Content starts
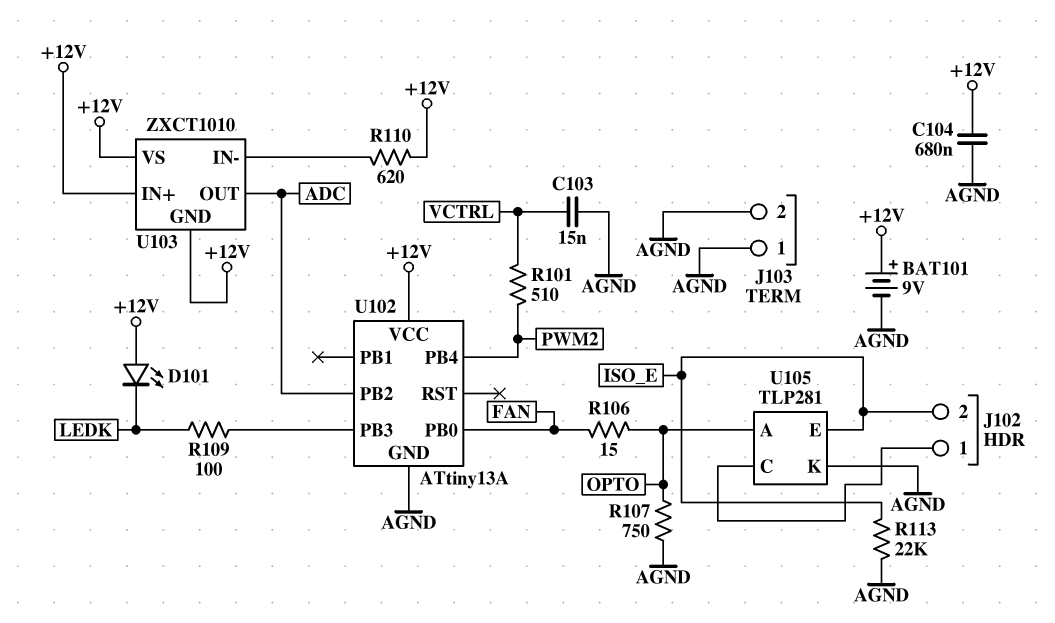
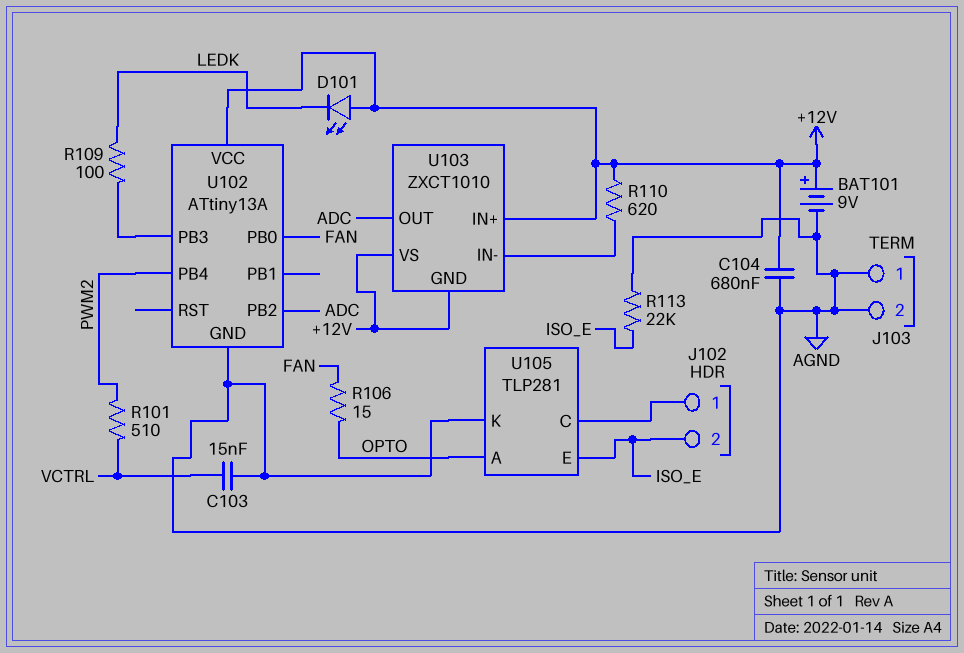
R107: 750 (AGND, OPTO) -> none

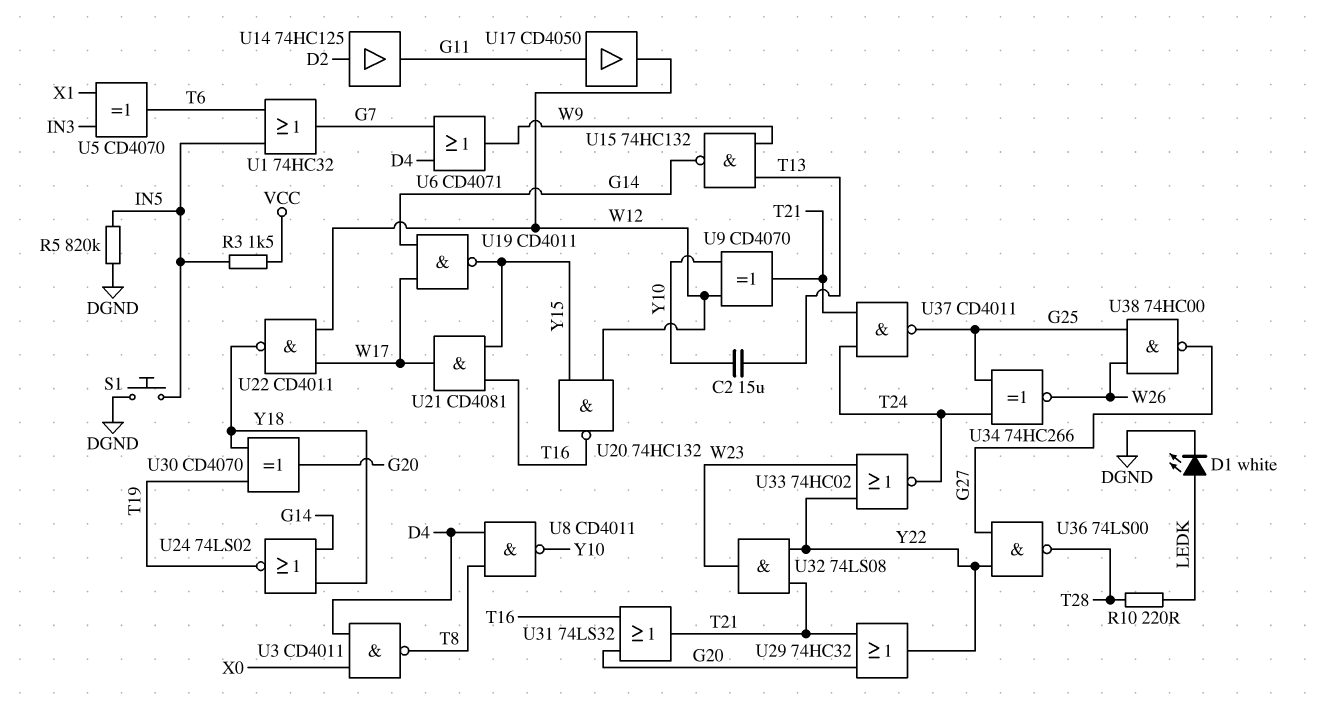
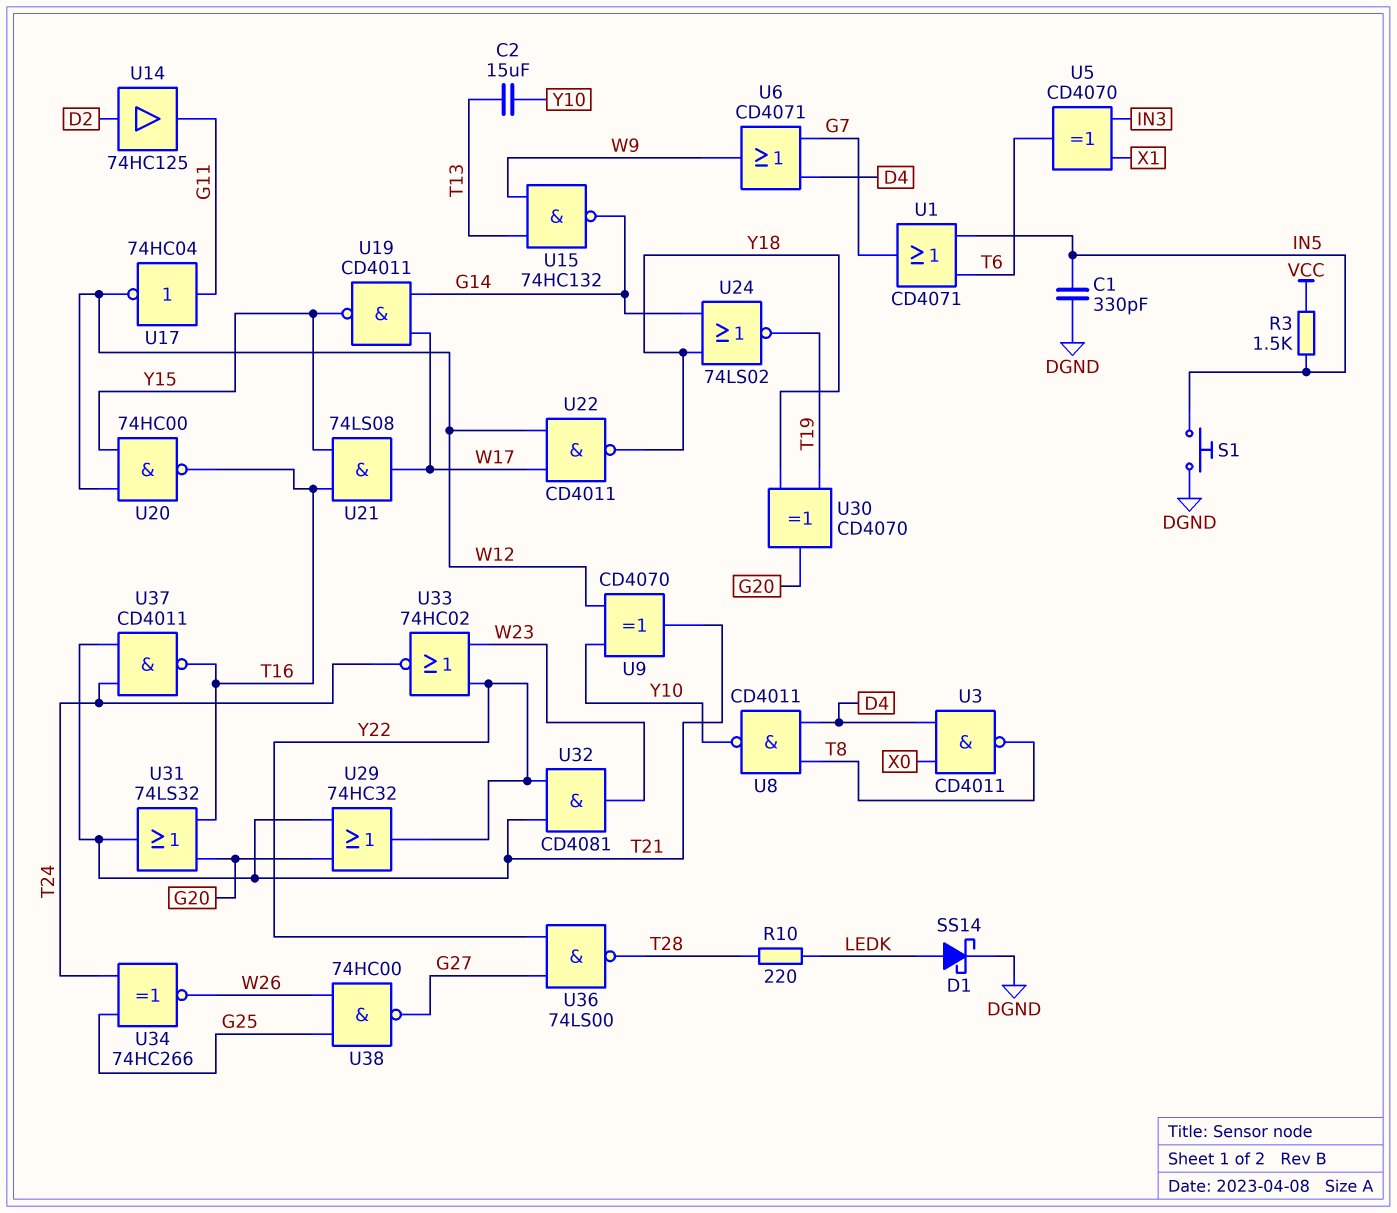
C1: none -> 330pF (DGND, IN5)
D1: LED white (A LEDK, K DGND) -> schottky SS14 (A LEDK, K DGND)
R5: 820k (DGND, IN5) -> none
U1: OR 74HC32 (in IN5, in T6, out G7) -> OR CD4071 (in IN5, in T6, out G7)
U17: buffer CD4050 (in G11, out W12) -> NOT 74HC04 (in G11, out W12)
U20: NAND 74HC132 (in W12, in Y15, out T16) -> NAND 74HC00 (in W12, in Y15, out T16)
U21: AND CD4081 (in T16, in Y15, out W17) -> AND 74LS08 (in T16, in Y15, out W17)
U32: AND 74LS08 (in T21, in Y22, out W23) -> AND CD4081 (in T21, in Y22, out W23)
U37: NAND CD4011 (in T21, in T24, out G25) -> NAND CD4011 (in T21, in T24, out T16)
Content ends
> _Task details_:
Your reply should be an exact copy of every line from the line with "D1: LED white" through the final line of the data, and nothing more.

> _Written response_:
D1: LED white (A LEDK, K DGND) -> schottky SS14 (A LEDK, K DGND)
R5: 820k (DGND, IN5) -> none
U1: OR 74HC32 (in IN5, in T6, out G7) -> OR CD4071 (in IN5, in T6, out G7)
U17: buffer CD4050 (in G11, out W12) -> NOT 74HC04 (in G11, out W12)
U20: NAND 74HC132 (in W12, in Y15, out T16) -> NAND 74HC00 (in W12, in Y15, out T16)
U21: AND CD4081 (in T16, in Y15, out W17) -> AND 74LS08 (in T16, in Y15, out W17)
U32: AND 74LS08 (in T21, in Y22, out W23) -> AND CD4081 (in T21, in Y22, out W23)
U37: NAND CD4011 (in T21, in T24, out G25) -> NAND CD4011 (in T21, in T24, out T16)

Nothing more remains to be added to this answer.